Collected data entries:
>> begin

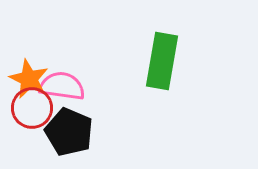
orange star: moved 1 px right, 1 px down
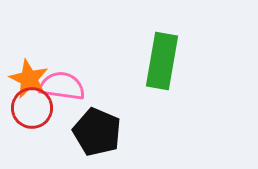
black pentagon: moved 28 px right
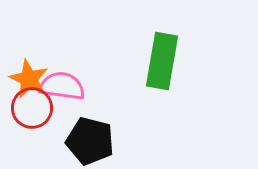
black pentagon: moved 7 px left, 9 px down; rotated 9 degrees counterclockwise
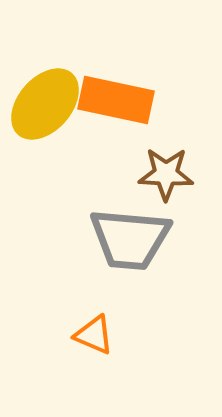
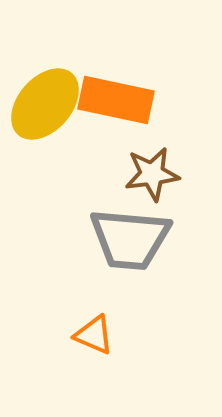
brown star: moved 14 px left; rotated 10 degrees counterclockwise
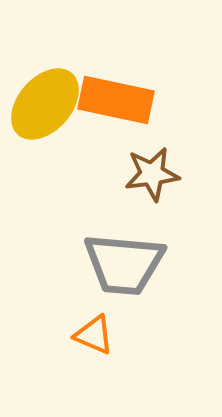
gray trapezoid: moved 6 px left, 25 px down
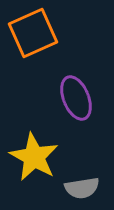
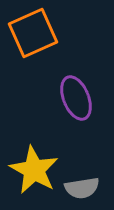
yellow star: moved 13 px down
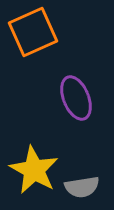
orange square: moved 1 px up
gray semicircle: moved 1 px up
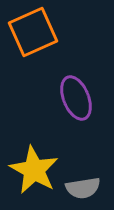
gray semicircle: moved 1 px right, 1 px down
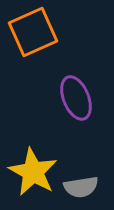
yellow star: moved 1 px left, 2 px down
gray semicircle: moved 2 px left, 1 px up
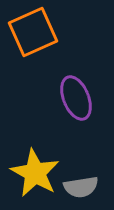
yellow star: moved 2 px right, 1 px down
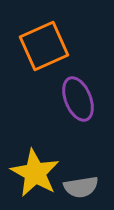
orange square: moved 11 px right, 14 px down
purple ellipse: moved 2 px right, 1 px down
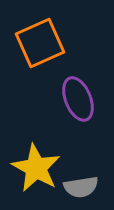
orange square: moved 4 px left, 3 px up
yellow star: moved 1 px right, 5 px up
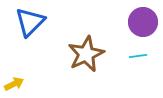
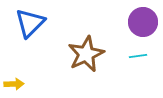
blue triangle: moved 1 px down
yellow arrow: rotated 24 degrees clockwise
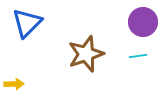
blue triangle: moved 3 px left
brown star: rotated 6 degrees clockwise
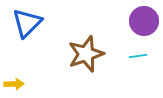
purple circle: moved 1 px right, 1 px up
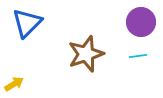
purple circle: moved 3 px left, 1 px down
yellow arrow: rotated 30 degrees counterclockwise
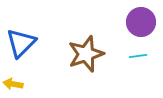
blue triangle: moved 6 px left, 20 px down
yellow arrow: moved 1 px left; rotated 138 degrees counterclockwise
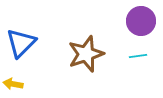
purple circle: moved 1 px up
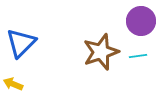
brown star: moved 15 px right, 2 px up
yellow arrow: rotated 12 degrees clockwise
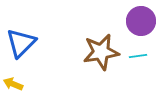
brown star: rotated 9 degrees clockwise
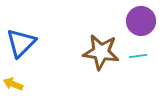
brown star: rotated 18 degrees clockwise
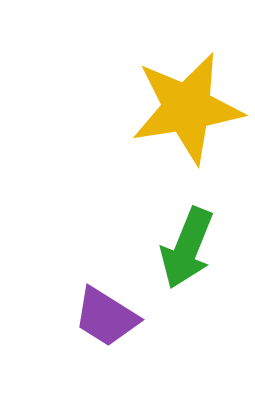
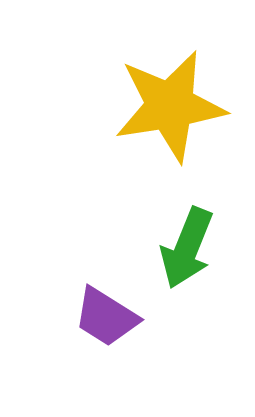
yellow star: moved 17 px left, 2 px up
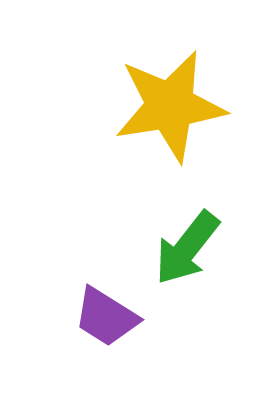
green arrow: rotated 16 degrees clockwise
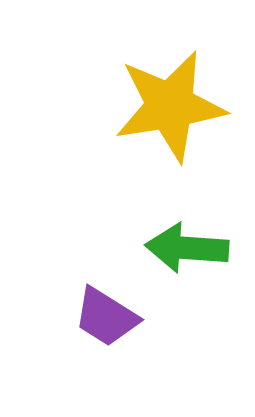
green arrow: rotated 56 degrees clockwise
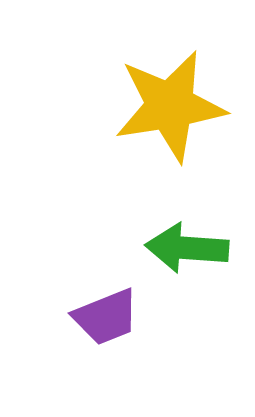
purple trapezoid: rotated 54 degrees counterclockwise
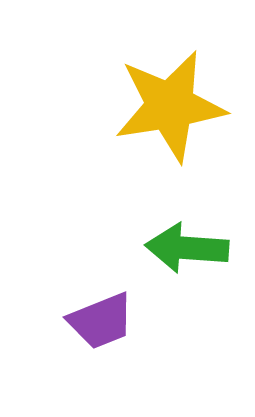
purple trapezoid: moved 5 px left, 4 px down
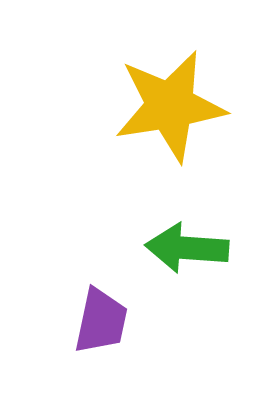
purple trapezoid: rotated 56 degrees counterclockwise
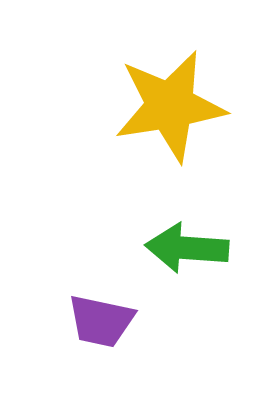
purple trapezoid: rotated 90 degrees clockwise
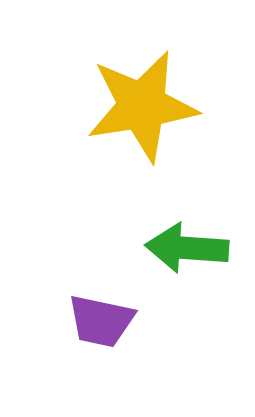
yellow star: moved 28 px left
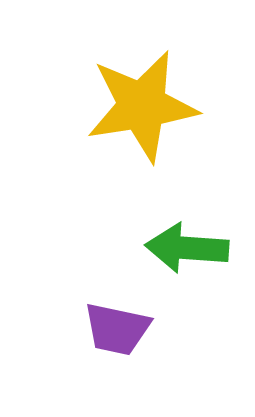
purple trapezoid: moved 16 px right, 8 px down
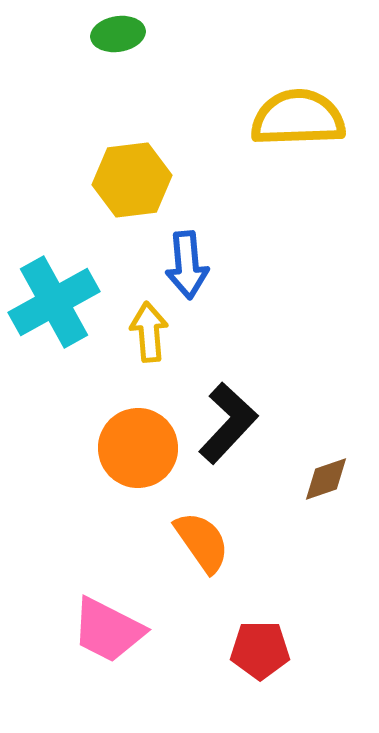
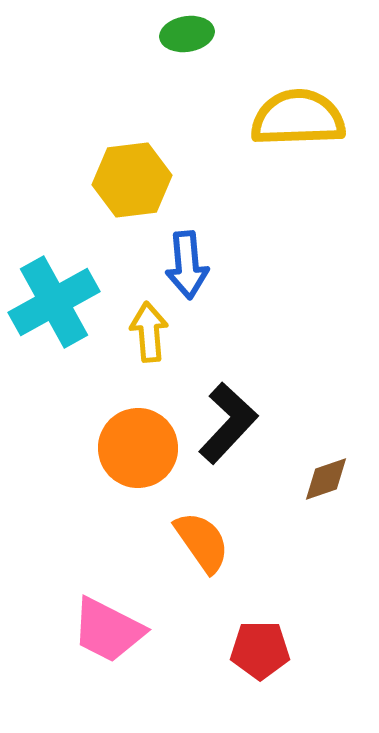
green ellipse: moved 69 px right
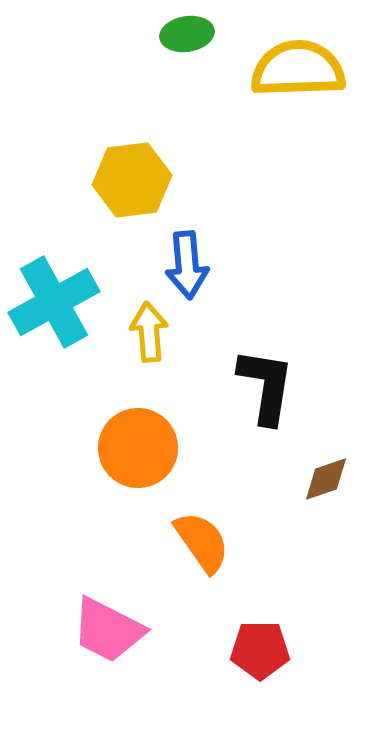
yellow semicircle: moved 49 px up
black L-shape: moved 38 px right, 37 px up; rotated 34 degrees counterclockwise
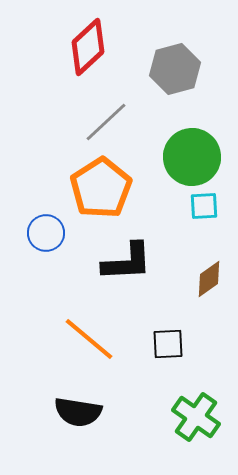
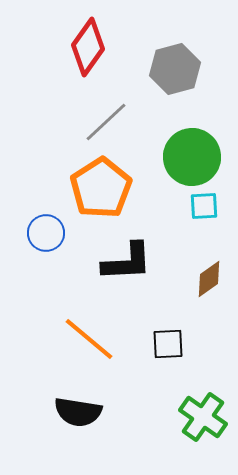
red diamond: rotated 12 degrees counterclockwise
green cross: moved 7 px right
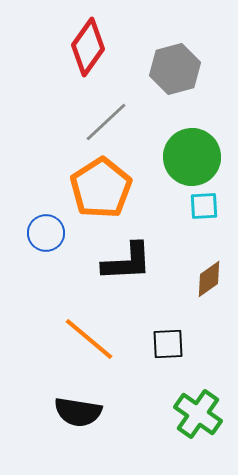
green cross: moved 5 px left, 3 px up
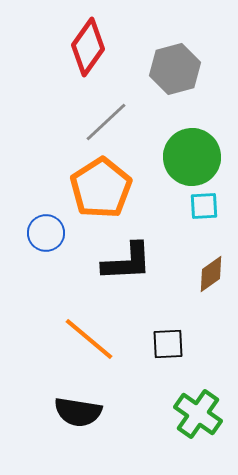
brown diamond: moved 2 px right, 5 px up
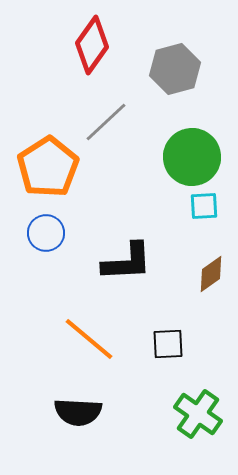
red diamond: moved 4 px right, 2 px up
orange pentagon: moved 53 px left, 21 px up
black semicircle: rotated 6 degrees counterclockwise
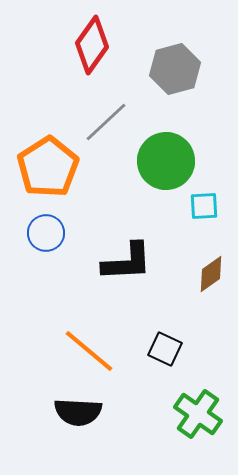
green circle: moved 26 px left, 4 px down
orange line: moved 12 px down
black square: moved 3 px left, 5 px down; rotated 28 degrees clockwise
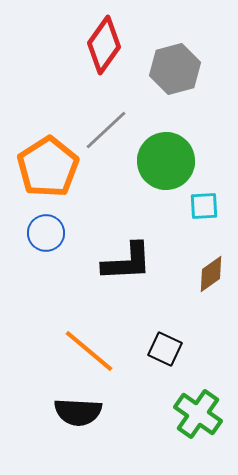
red diamond: moved 12 px right
gray line: moved 8 px down
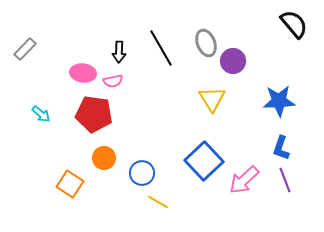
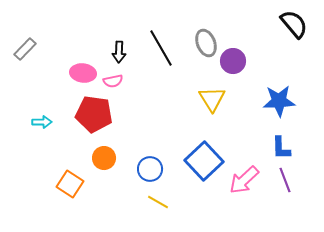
cyan arrow: moved 1 px right, 8 px down; rotated 42 degrees counterclockwise
blue L-shape: rotated 20 degrees counterclockwise
blue circle: moved 8 px right, 4 px up
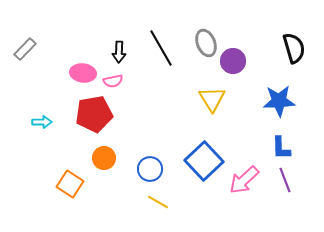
black semicircle: moved 24 px down; rotated 24 degrees clockwise
red pentagon: rotated 18 degrees counterclockwise
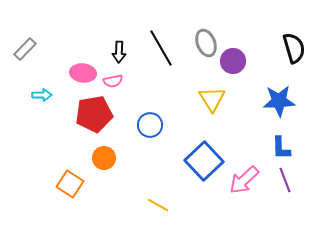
cyan arrow: moved 27 px up
blue circle: moved 44 px up
yellow line: moved 3 px down
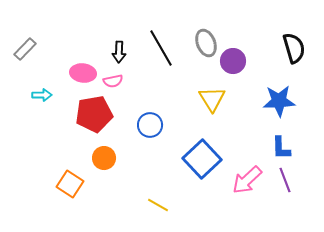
blue square: moved 2 px left, 2 px up
pink arrow: moved 3 px right
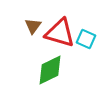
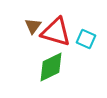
red triangle: moved 4 px left, 1 px up
green diamond: moved 1 px right, 3 px up
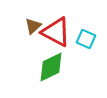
brown triangle: rotated 12 degrees clockwise
red triangle: rotated 12 degrees clockwise
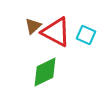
cyan square: moved 4 px up
green diamond: moved 6 px left, 5 px down
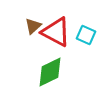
green diamond: moved 5 px right
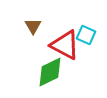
brown triangle: rotated 18 degrees counterclockwise
red triangle: moved 9 px right, 13 px down
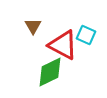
red triangle: moved 2 px left
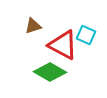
brown triangle: rotated 42 degrees clockwise
green diamond: rotated 56 degrees clockwise
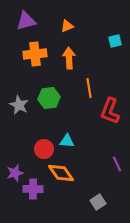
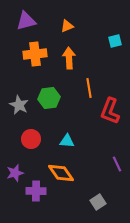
red circle: moved 13 px left, 10 px up
purple cross: moved 3 px right, 2 px down
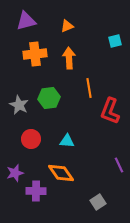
purple line: moved 2 px right, 1 px down
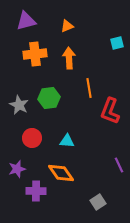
cyan square: moved 2 px right, 2 px down
red circle: moved 1 px right, 1 px up
purple star: moved 2 px right, 4 px up
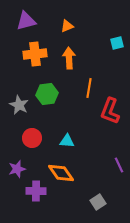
orange line: rotated 18 degrees clockwise
green hexagon: moved 2 px left, 4 px up
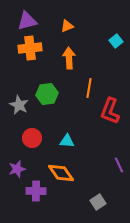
purple triangle: moved 1 px right
cyan square: moved 1 px left, 2 px up; rotated 24 degrees counterclockwise
orange cross: moved 5 px left, 6 px up
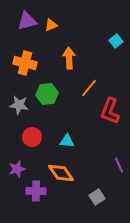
orange triangle: moved 16 px left, 1 px up
orange cross: moved 5 px left, 15 px down; rotated 20 degrees clockwise
orange line: rotated 30 degrees clockwise
gray star: rotated 18 degrees counterclockwise
red circle: moved 1 px up
gray square: moved 1 px left, 5 px up
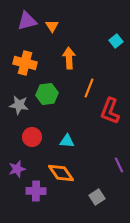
orange triangle: moved 1 px right, 1 px down; rotated 40 degrees counterclockwise
orange line: rotated 18 degrees counterclockwise
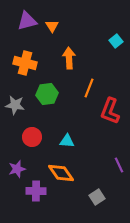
gray star: moved 4 px left
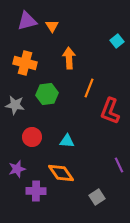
cyan square: moved 1 px right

>> end

**TASK INSTRUCTIONS**.
Rewrite the data from the line with "cyan square: moved 2 px right, 2 px down" to the line with "orange cross: moved 5 px left, 6 px up", changing "cyan" to "teal" and keeping everything else the same. Leave the pictures out.

**TASK RESPONSE**.
teal square: moved 2 px right, 2 px down
red circle: moved 1 px right, 1 px up
purple star: moved 2 px right, 4 px up
orange line: rotated 18 degrees clockwise
green hexagon: moved 2 px left, 4 px up
purple triangle: moved 1 px right
teal square: moved 1 px left, 2 px up; rotated 24 degrees counterclockwise
orange cross: moved 5 px left, 6 px up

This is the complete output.